DATA UNDER STUDY
>>>
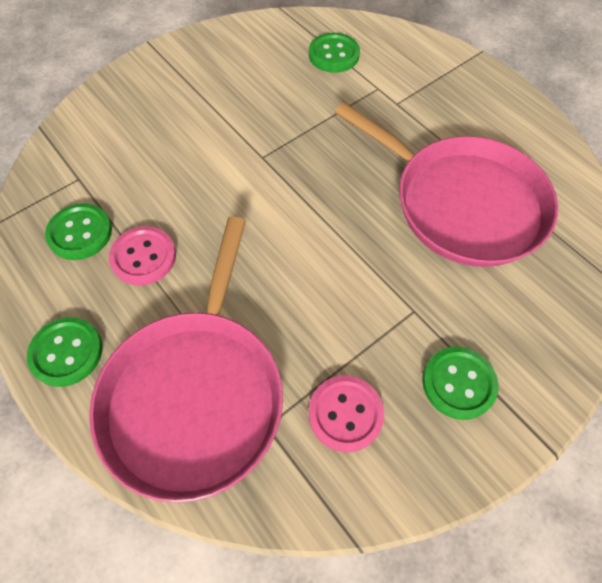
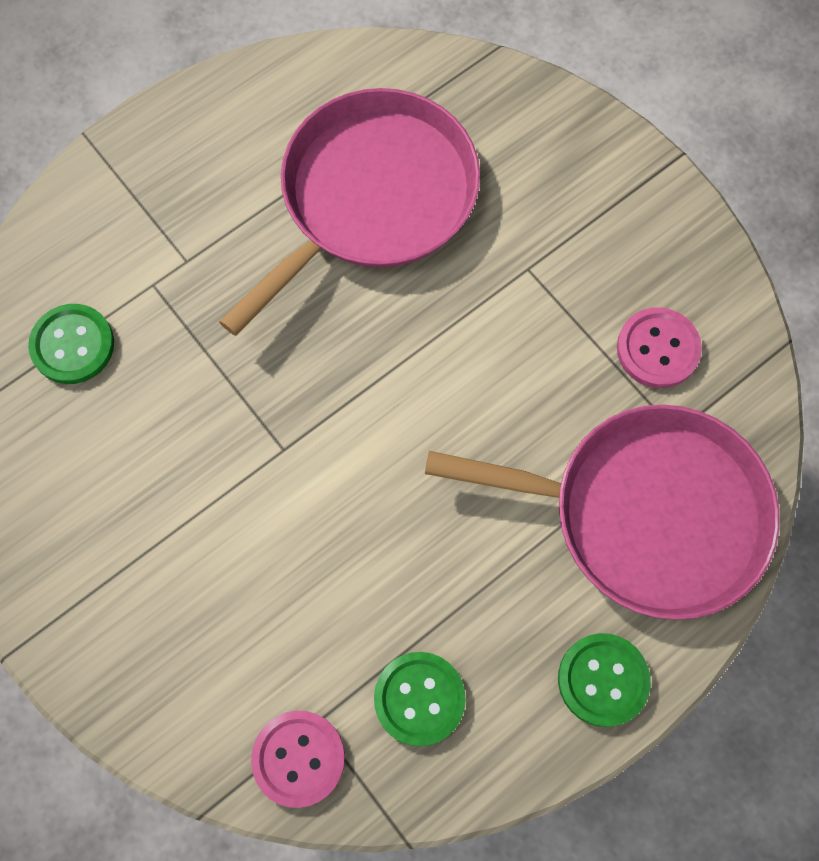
camera: 90 degrees left, 10 degrees up
(143, 257) = (458, 601): pink button -> pink button (298, 758)
(458, 383) = (615, 232): green button -> none

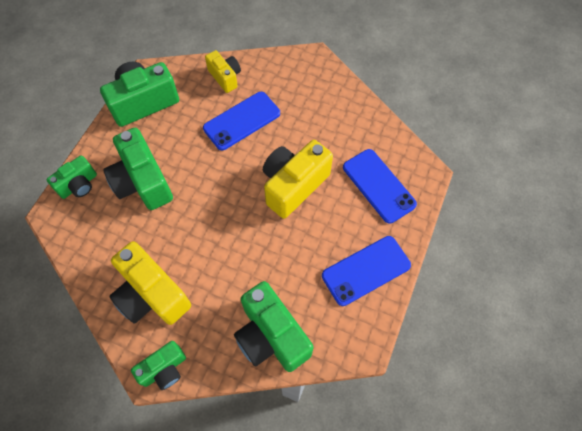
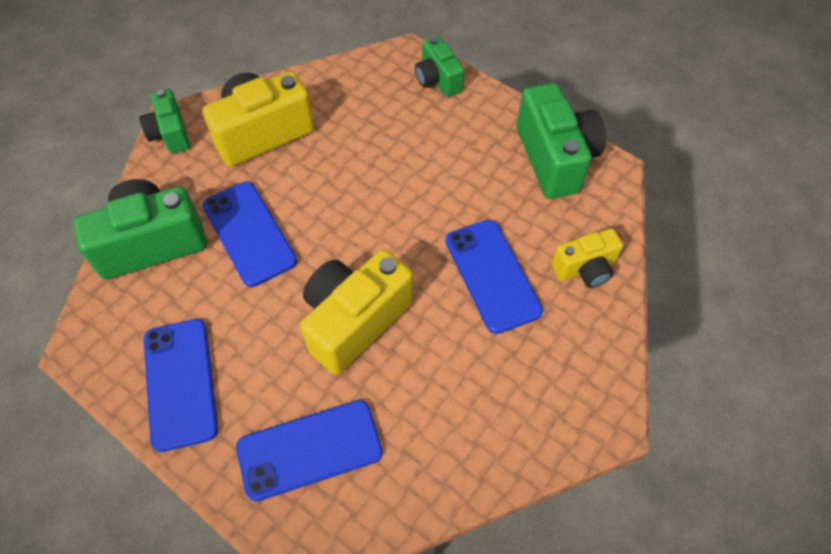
camera: 105 degrees right, 5 degrees down
(142, 182) = (421, 142): green camera -> none
(246, 270) = (249, 233): none -> blue phone
(293, 185) = (354, 320): yellow camera -> yellow camera turned 105 degrees counterclockwise

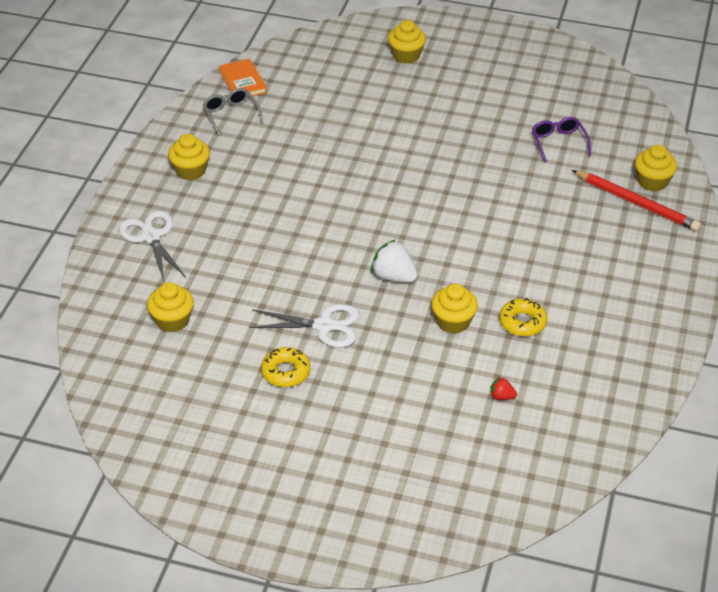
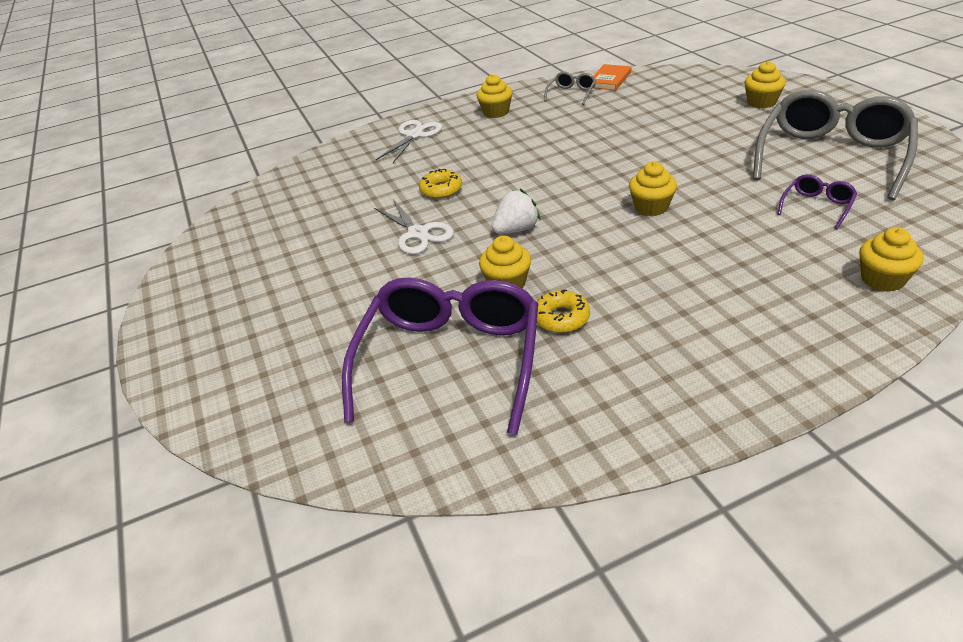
camera: 55 degrees right, 5 degrees down
(172, 320) = (346, 182): yellow cupcake -> yellow cupcake (651, 207)
(286, 372) = (348, 246): yellow donut -> yellow donut (441, 190)
(393, 276) = (516, 229): white strawberry -> white strawberry turned 60 degrees clockwise
(501, 397) = (450, 361): red strawberry -> purple glasses
(518, 92) = (831, 157): none -> grey glasses
(636, 203) = (834, 288): red pencil -> none

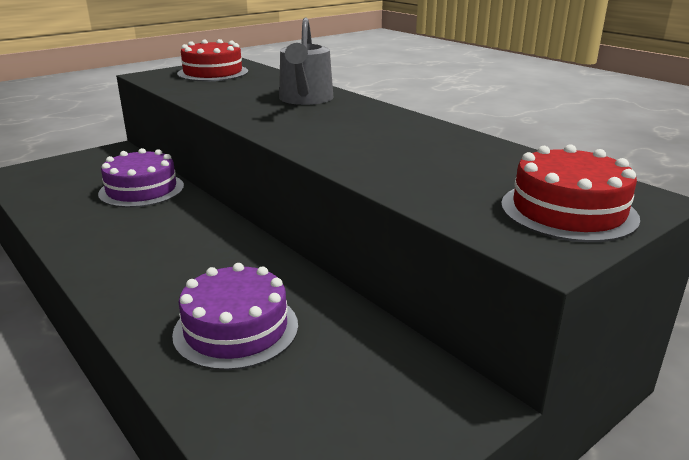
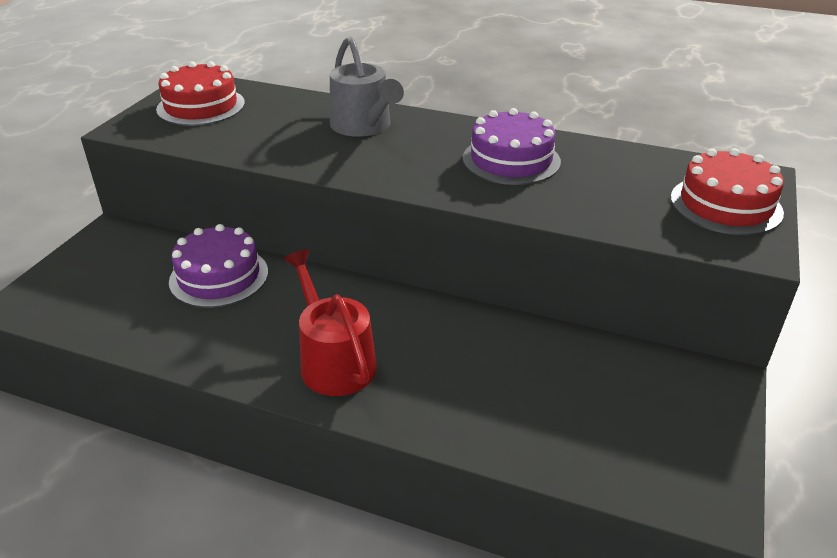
camera: 30 degrees left, 10 degrees up
(139, 262) = (334, 361): none -> red watering can
(236, 329) = (503, 391): purple cake -> purple cake (511, 160)

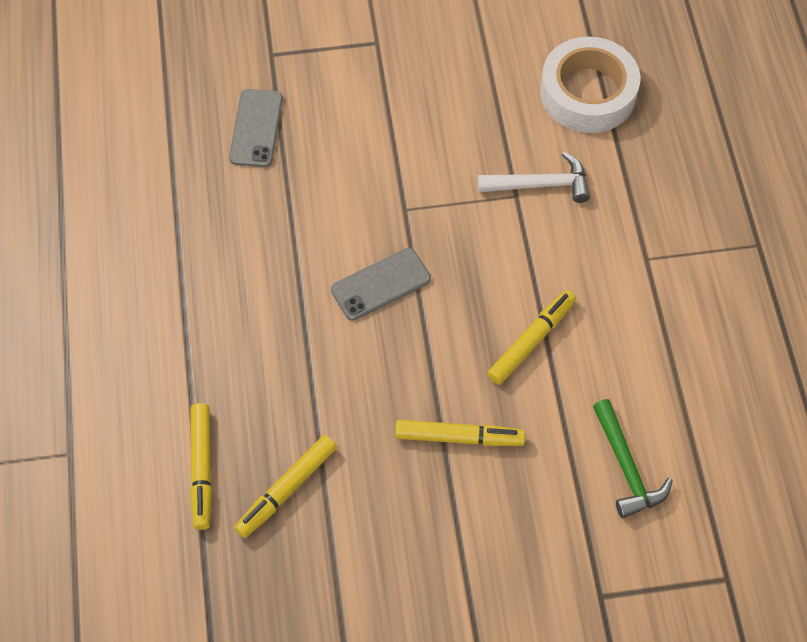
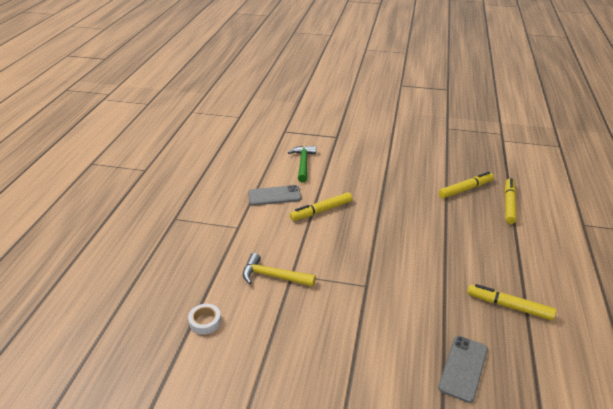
camera: 160 degrees left, 25 degrees down
(381, 284) = (395, 252): grey phone -> grey phone (274, 196)
(459, 437) = (375, 187): yellow marker -> yellow marker (509, 306)
(541, 184) = (273, 276): white hammer -> yellow hammer
(588, 93) = (205, 322): white tape -> white tape, size x0.43

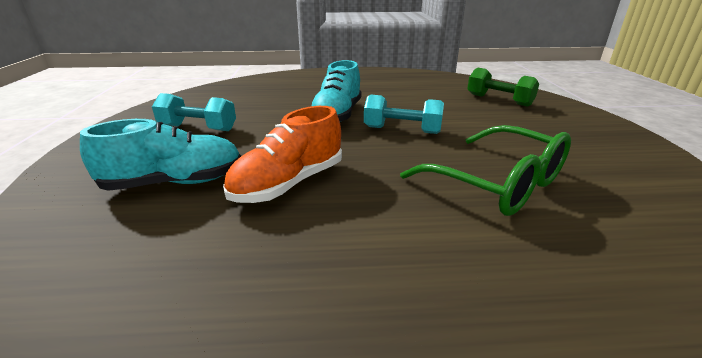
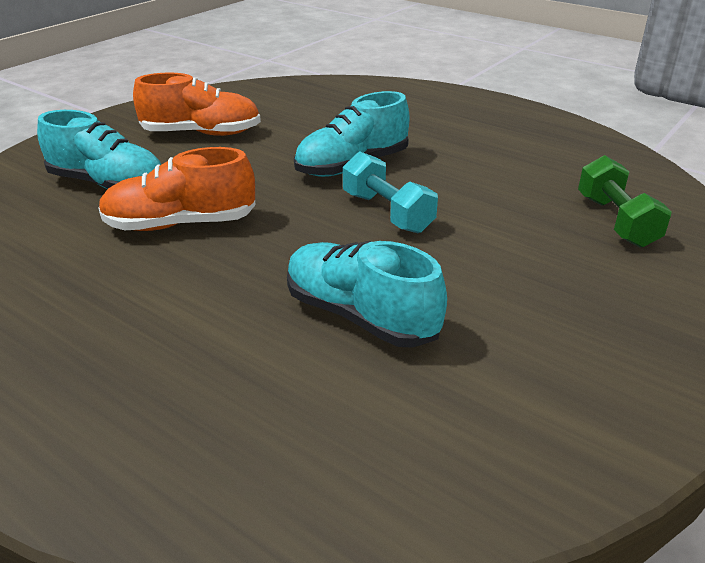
camera: 40 degrees right, 5 degrees up
(198, 128) = (201, 133): turquoise dumbbell -> orange shoe
(496, 183) = (360, 316): green glasses -> turquoise shoe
<<<
AIM OF THE TASK
Repeat each line of the records exactly, dropping the pictures.

EXERCISE SOLUTION
camera: 90 degrees left, 10 degrees up
(143, 257) = (458, 601): pink button -> pink button (298, 758)
(458, 383) = (615, 232): green button -> none

camera: 105 degrees right, 5 degrees down
(142, 182) = (421, 142): green camera -> none
(246, 270) = (249, 233): none -> blue phone
(293, 185) = (354, 320): yellow camera -> yellow camera turned 105 degrees counterclockwise

camera: 55 degrees right, 5 degrees down
(172, 320) = (346, 182): yellow cupcake -> yellow cupcake (651, 207)
(286, 372) = (348, 246): yellow donut -> yellow donut (441, 190)
(393, 276) = (516, 229): white strawberry -> white strawberry turned 60 degrees clockwise
(501, 397) = (450, 361): red strawberry -> purple glasses
(518, 92) = (831, 157): none -> grey glasses
(636, 203) = (834, 288): red pencil -> none

camera: 30 degrees left, 10 degrees up
(139, 262) = (334, 361): none -> red watering can
(236, 329) = (503, 391): purple cake -> purple cake (511, 160)

camera: 160 degrees left, 25 degrees down
(381, 284) = (395, 252): grey phone -> grey phone (274, 196)
(459, 437) = (375, 187): yellow marker -> yellow marker (509, 306)
(541, 184) = (273, 276): white hammer -> yellow hammer
(588, 93) = (205, 322): white tape -> white tape, size x0.43

camera: 40 degrees right, 5 degrees up
(198, 128) = (201, 133): turquoise dumbbell -> orange shoe
(496, 183) = (360, 316): green glasses -> turquoise shoe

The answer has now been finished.